• _Work to complete_: Write each entry again exactly as shown, but without the images it holds.

• _Source data_:
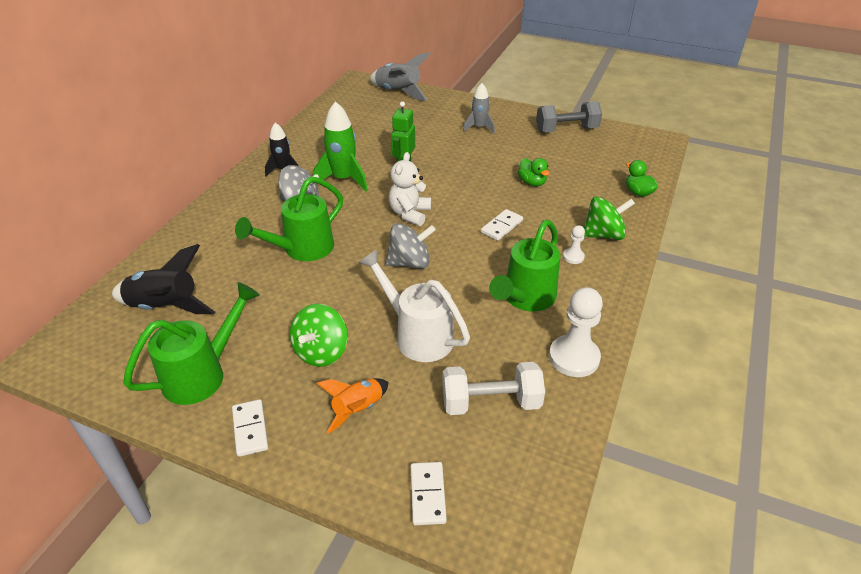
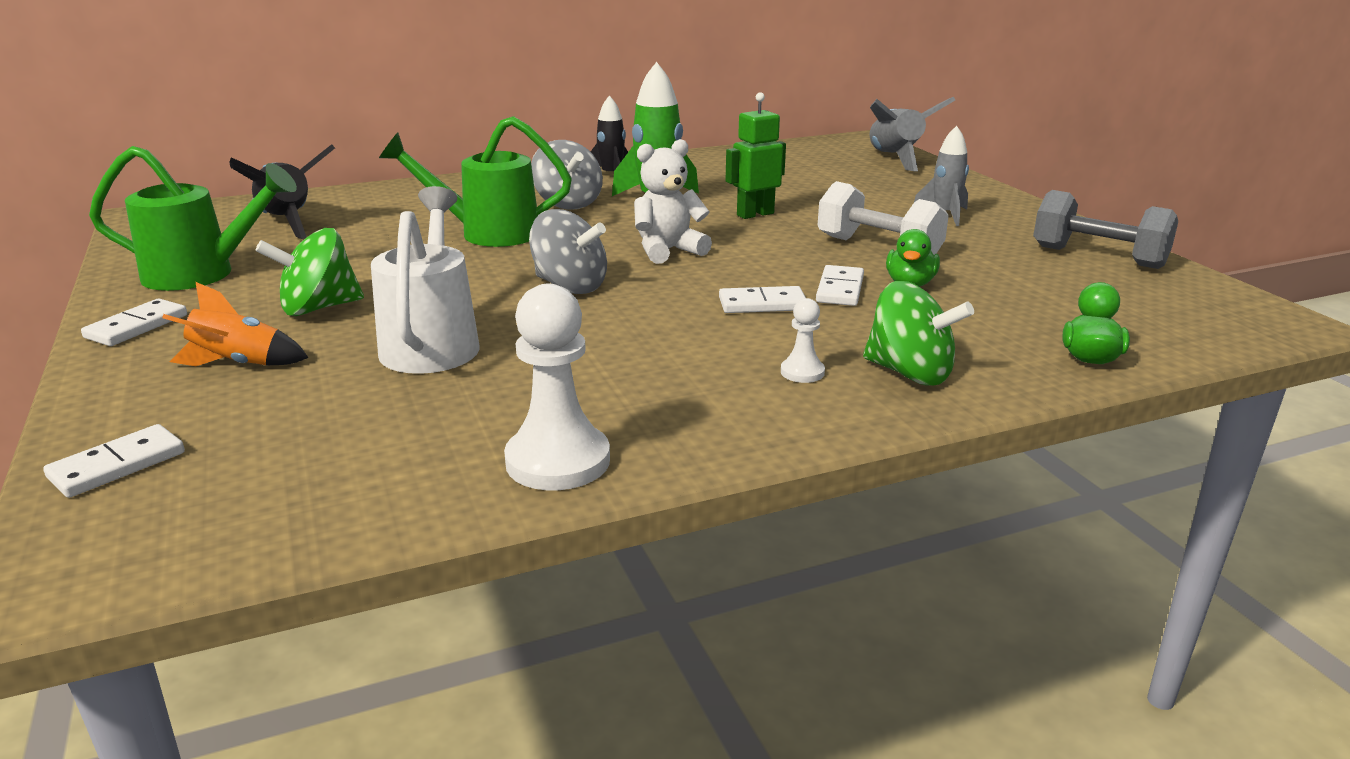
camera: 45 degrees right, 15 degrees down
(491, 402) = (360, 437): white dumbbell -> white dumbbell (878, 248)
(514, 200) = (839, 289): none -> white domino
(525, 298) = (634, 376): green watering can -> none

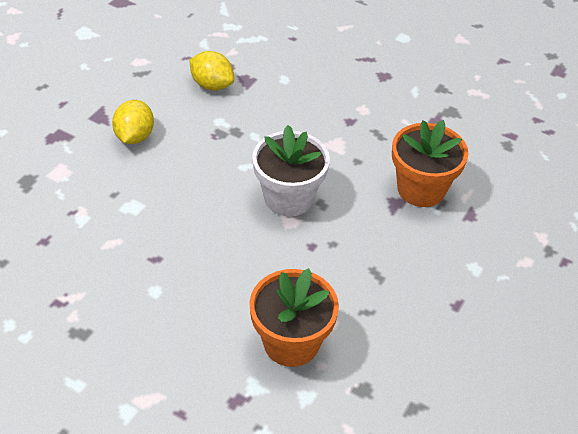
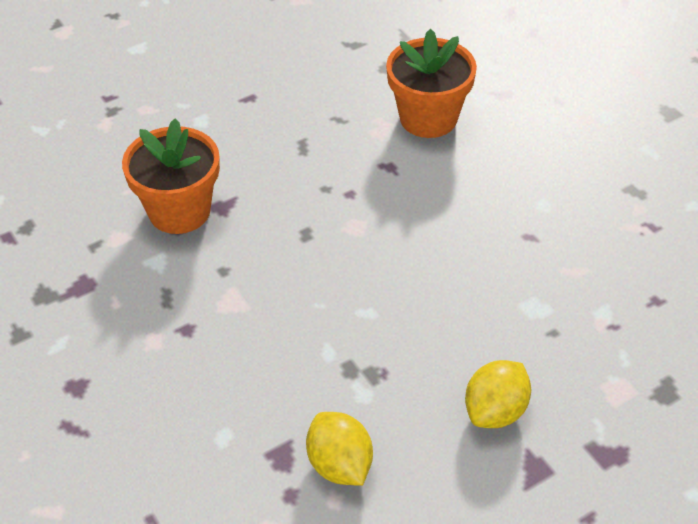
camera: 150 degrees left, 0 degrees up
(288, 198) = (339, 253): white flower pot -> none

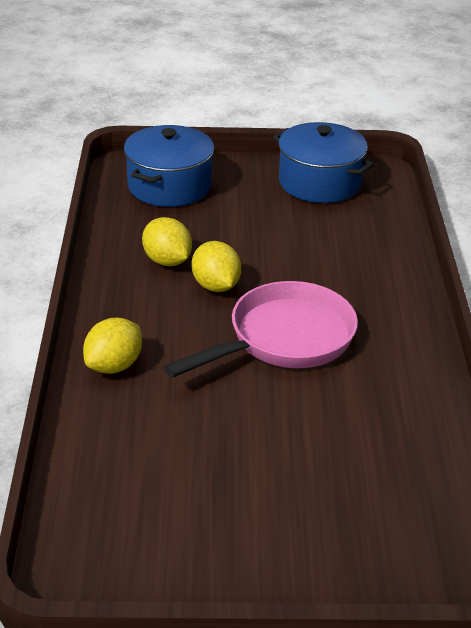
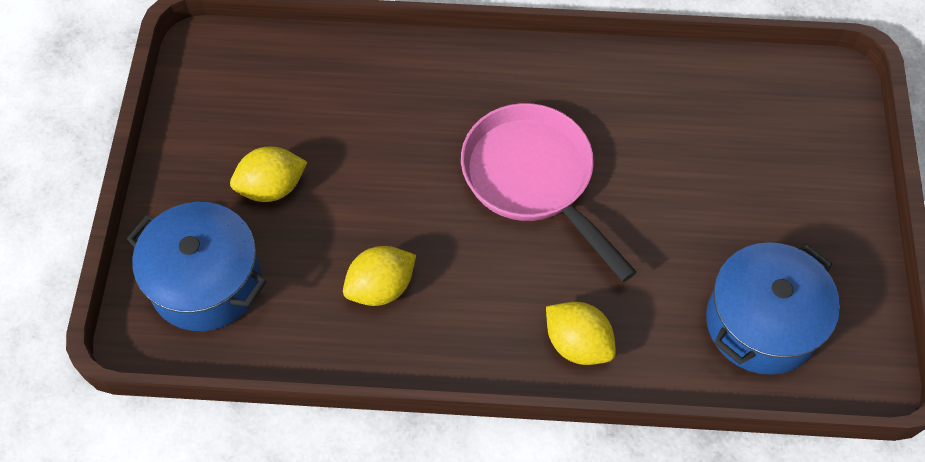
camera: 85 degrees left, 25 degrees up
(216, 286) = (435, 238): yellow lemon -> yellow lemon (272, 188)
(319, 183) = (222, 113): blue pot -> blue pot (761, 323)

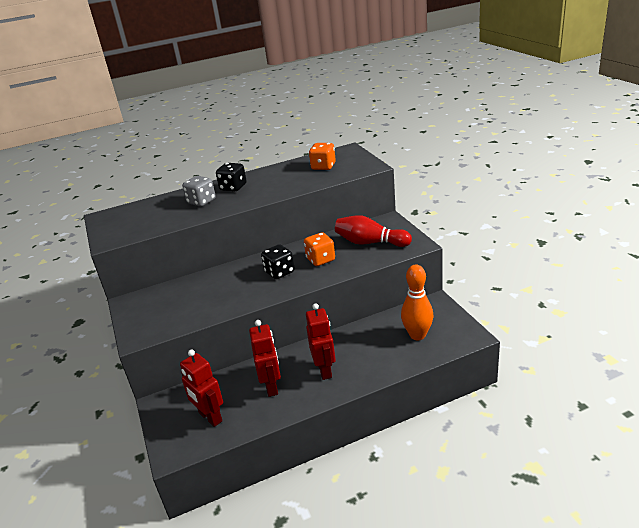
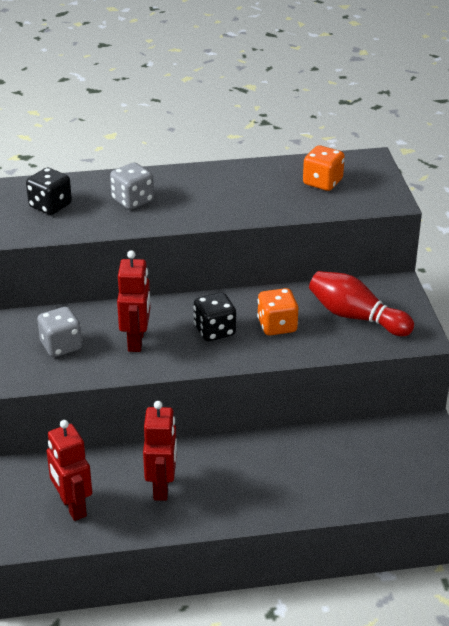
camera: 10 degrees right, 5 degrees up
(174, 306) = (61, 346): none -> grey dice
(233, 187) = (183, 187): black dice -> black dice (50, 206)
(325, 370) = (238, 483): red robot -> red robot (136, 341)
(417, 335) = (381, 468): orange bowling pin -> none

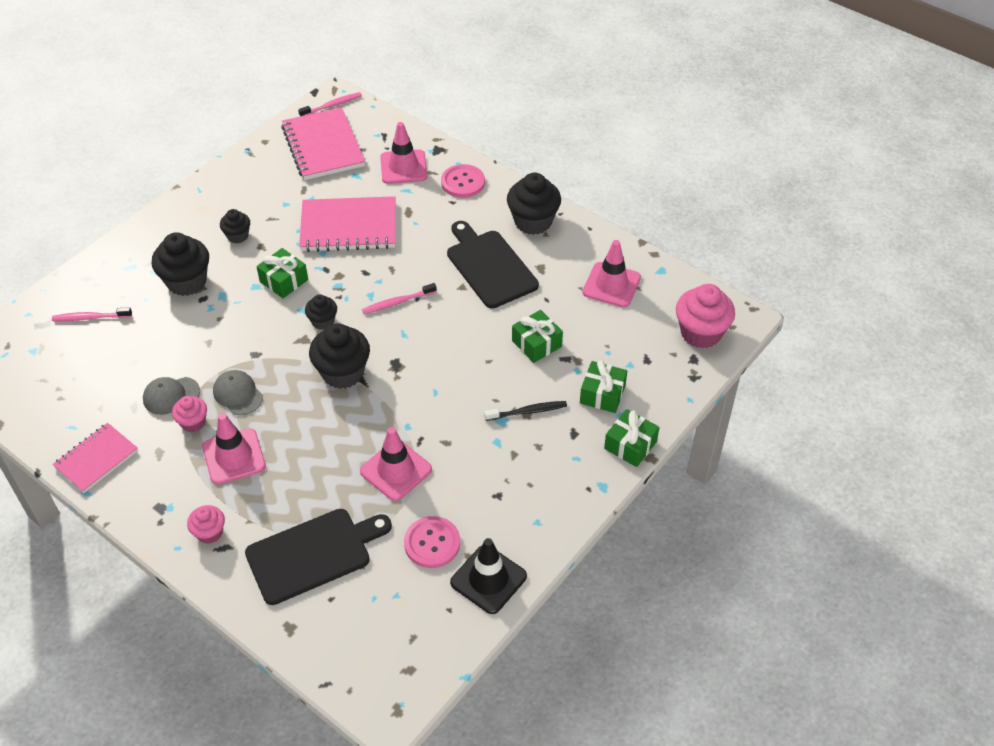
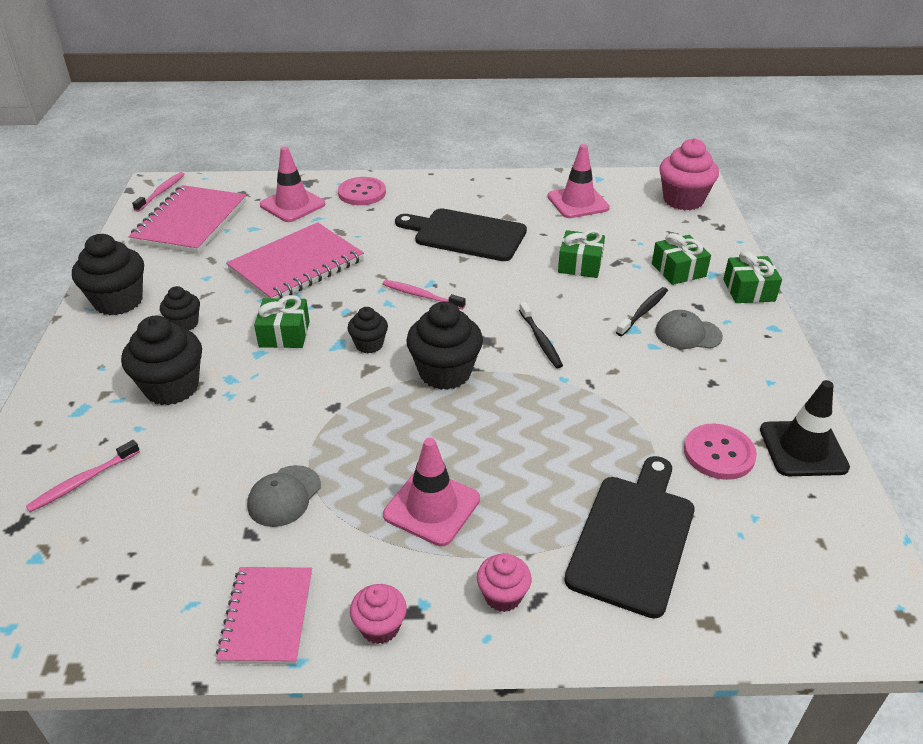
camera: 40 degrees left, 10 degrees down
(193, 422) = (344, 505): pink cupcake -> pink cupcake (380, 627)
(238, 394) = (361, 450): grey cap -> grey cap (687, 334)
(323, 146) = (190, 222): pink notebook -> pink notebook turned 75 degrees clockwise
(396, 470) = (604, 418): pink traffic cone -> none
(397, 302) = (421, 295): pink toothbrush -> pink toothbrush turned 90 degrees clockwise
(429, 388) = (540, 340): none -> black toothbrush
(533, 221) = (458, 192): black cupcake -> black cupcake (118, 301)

• _Answer box_:
camera: 45 degrees right, 15 degrees down
(491, 402) = (360, 437): white dumbbell -> white dumbbell (878, 248)
(514, 200) = (839, 289): none -> white domino
(525, 298) = (634, 376): green watering can -> none

camera: 150 degrees left, 0 degrees up
(288, 198) = (339, 253): white flower pot -> none

camera: 85 degrees left, 25 degrees up
(216, 286) = (435, 238): yellow lemon -> yellow lemon (272, 188)
(319, 183) = (222, 113): blue pot -> blue pot (761, 323)

camera: 10 degrees right, 5 degrees up
(174, 306) = (61, 346): none -> grey dice
(233, 187) = (183, 187): black dice -> black dice (50, 206)
(325, 370) = (238, 483): red robot -> red robot (136, 341)
(417, 335) = (381, 468): orange bowling pin -> none

camera: 40 degrees left, 10 degrees down
(193, 422) = (344, 505): pink cupcake -> pink cupcake (380, 627)
(238, 394) = (361, 450): grey cap -> grey cap (687, 334)
(323, 146) = (190, 222): pink notebook -> pink notebook turned 75 degrees clockwise
(396, 470) = (604, 418): pink traffic cone -> none
(397, 302) = (421, 295): pink toothbrush -> pink toothbrush turned 90 degrees clockwise
(429, 388) = (540, 340): none -> black toothbrush
(533, 221) = (458, 192): black cupcake -> black cupcake (118, 301)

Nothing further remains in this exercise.